PROBLEM DESCRIPTION: Would you print the lines below exactly, beginning at the line that has "brown glasses <276" and stopping after the line that has "brown cutting board"? Only those lines, and no pictures.

____

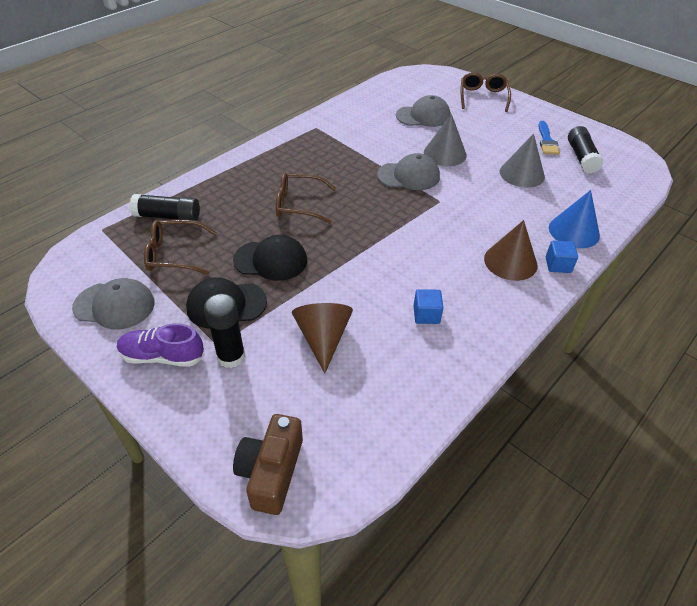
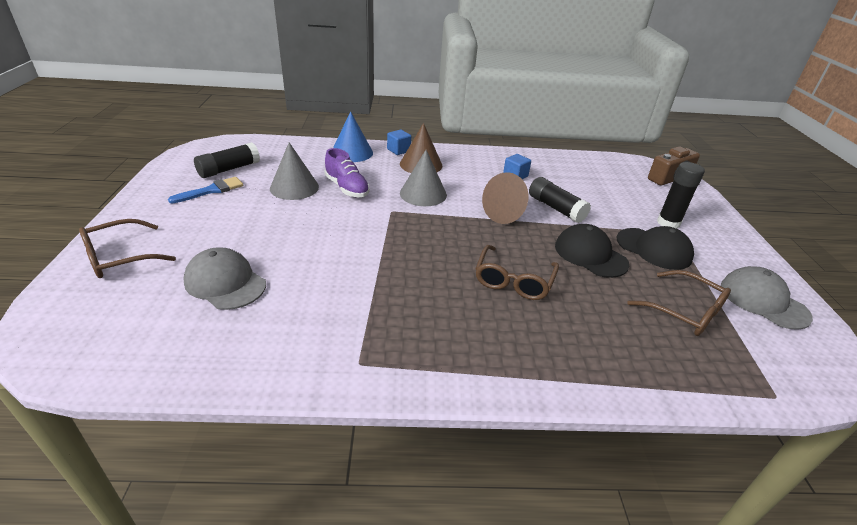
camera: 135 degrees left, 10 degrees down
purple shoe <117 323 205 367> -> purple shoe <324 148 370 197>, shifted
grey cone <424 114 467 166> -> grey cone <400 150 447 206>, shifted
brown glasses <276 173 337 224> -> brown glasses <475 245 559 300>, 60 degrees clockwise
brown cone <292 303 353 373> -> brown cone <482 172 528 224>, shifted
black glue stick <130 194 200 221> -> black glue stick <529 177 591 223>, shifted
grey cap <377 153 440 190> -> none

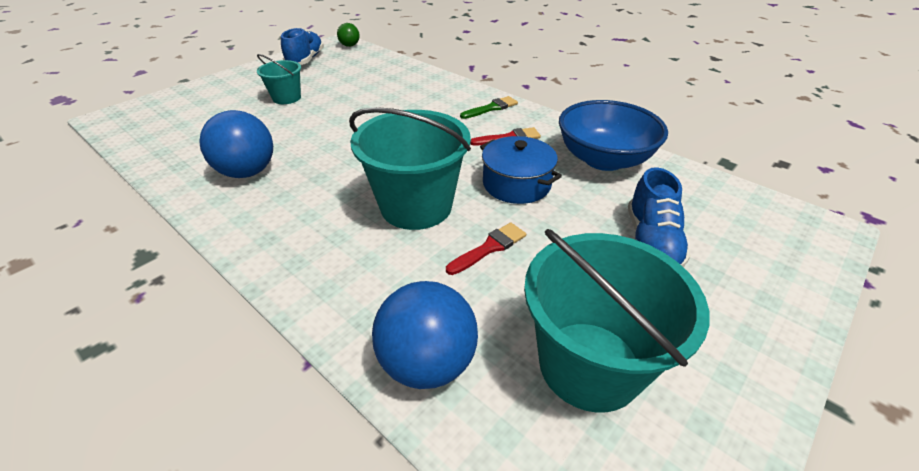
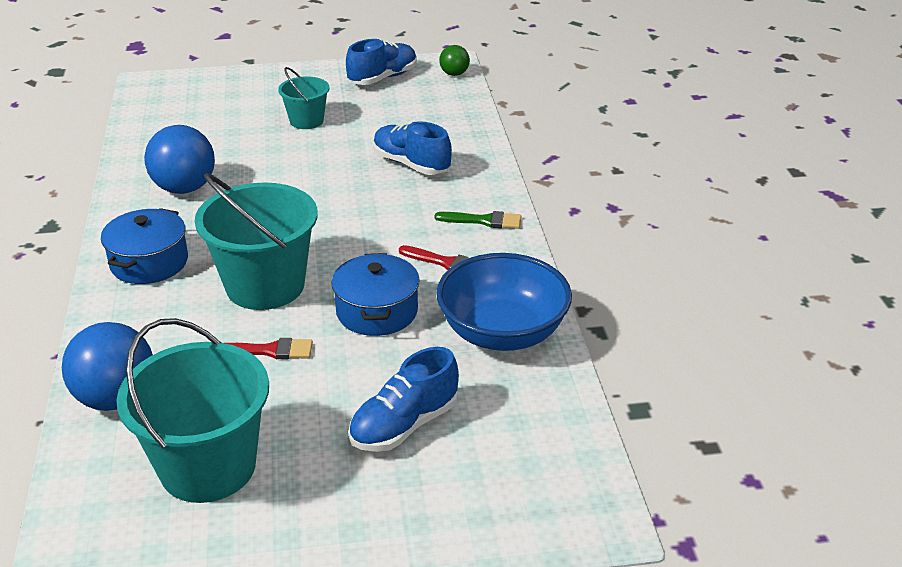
camera: 40 degrees right, 5 degrees down
none -> blue pot <101 208 188 284>
none -> blue shoe <373 121 452 175>

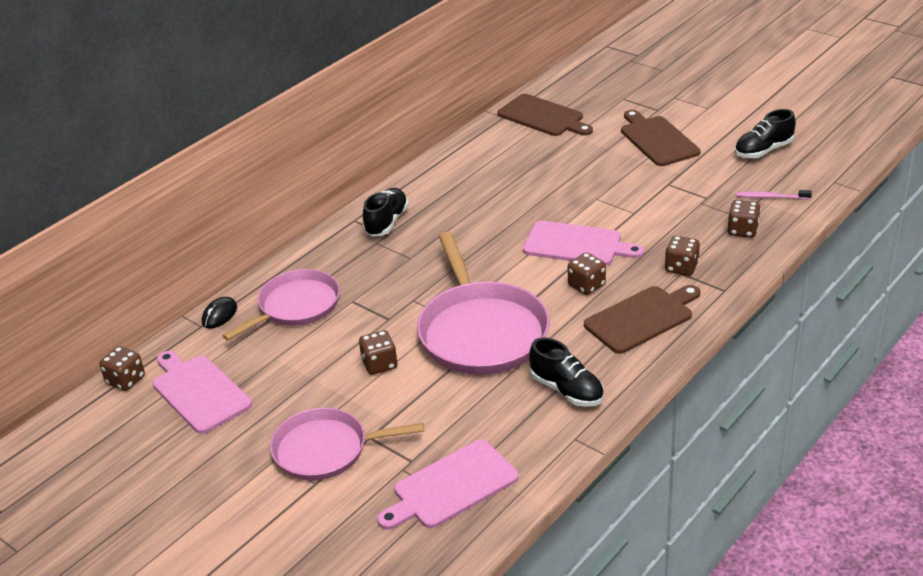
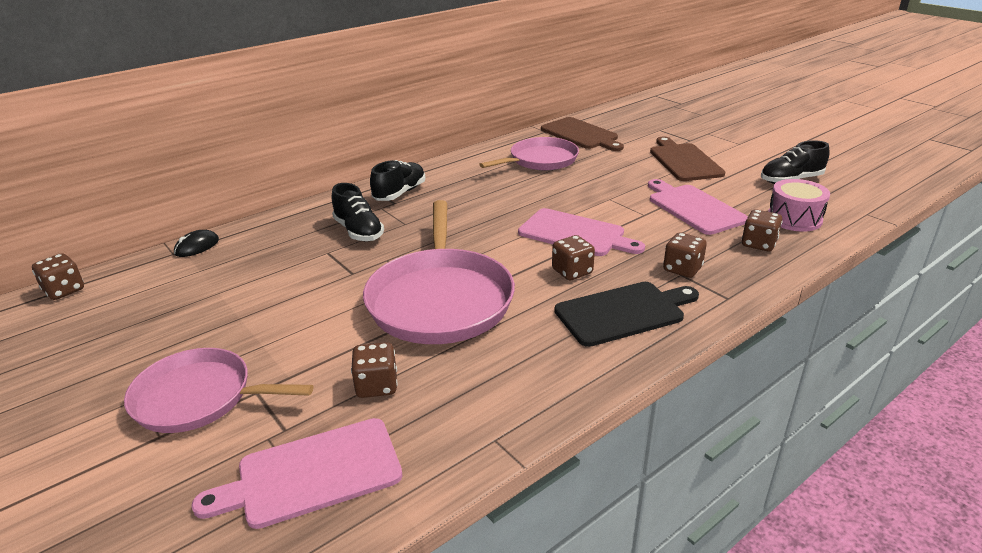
camera: 10 degrees right, 5 degrees down
black shoe <529 337 604 407> -> black shoe <332 183 384 242>, shifted
brown dice <359 330 398 375> -> brown dice <351 342 398 398>, shifted
pink pan <222 269 340 341> -> pink pan <479 137 579 170>, shifted
brown cutting board <584 285 700 354> -> black cutting board <554 282 699 347>
pink cutting board <152 351 252 434> -> pink cutting board <648 179 748 235>, shifted
pink toothbrush <736 190 812 200> -> pink drum <768 179 830 232>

____

SOLUTION FOR THIS TASK:
brown glasses <276 173 337 224> -> brown glasses <475 245 559 300>, 60 degrees clockwise
brown cone <292 303 353 373> -> brown cone <482 172 528 224>, shifted
black glue stick <130 194 200 221> -> black glue stick <529 177 591 223>, shifted
grey cap <377 153 440 190> -> none

camera: 40 degrees right, 5 degrees down
none -> blue pot <101 208 188 284>
none -> blue shoe <373 121 452 175>

camera: 10 degrees right, 5 degrees down
black shoe <529 337 604 407> -> black shoe <332 183 384 242>, shifted
brown dice <359 330 398 375> -> brown dice <351 342 398 398>, shifted
pink pan <222 269 340 341> -> pink pan <479 137 579 170>, shifted
brown cutting board <584 285 700 354> -> black cutting board <554 282 699 347>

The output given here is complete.